### ACTION ITEM
Skip every image and restate the data word for word.
┄┄┄┄┄┄┄┄┄┄┄┄┄┄┄┄┄┄┄┄
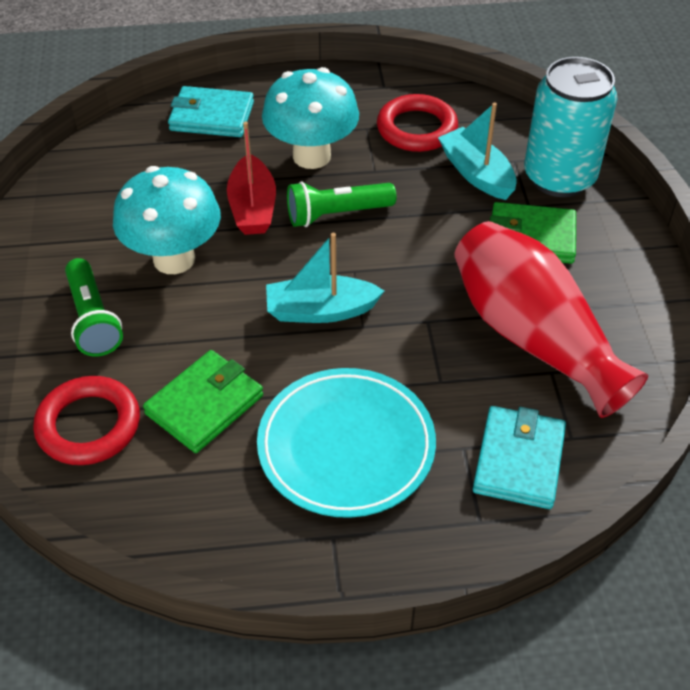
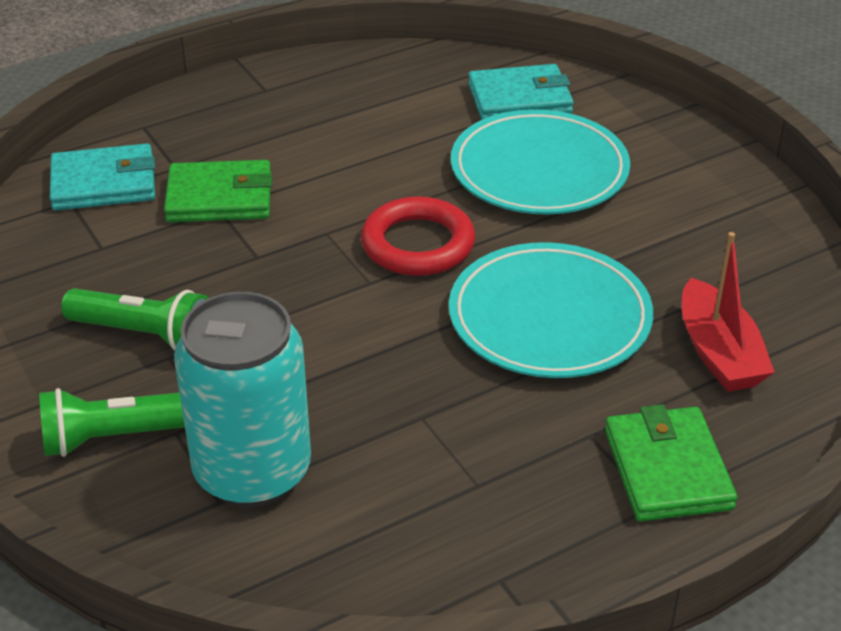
red ring: [33,376,140,465] [377,94,458,152] = 2 -> [361,197,475,276] = 1
red vase: [454,221,648,418] = 1 -> none = 0
turquoise boat: [266,233,384,323] [438,102,517,200] = 2 -> none = 0
turquoise mushroom: [113,166,221,274] [262,67,359,169] = 2 -> none = 0
turquoise plate: [257,368,436,518] = 1 -> [449,242,653,378] [451,109,630,215] = 2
┄┄┄┄┄┄┄┄┄┄┄┄┄┄┄┄┄┄┄┄
### REPLY
red ring: [33,376,140,465] [377,94,458,152] = 2 -> [361,197,475,276] = 1
red vase: [454,221,648,418] = 1 -> none = 0
turquoise boat: [266,233,384,323] [438,102,517,200] = 2 -> none = 0
turquoise mushroom: [113,166,221,274] [262,67,359,169] = 2 -> none = 0
turquoise plate: [257,368,436,518] = 1 -> [449,242,653,378] [451,109,630,215] = 2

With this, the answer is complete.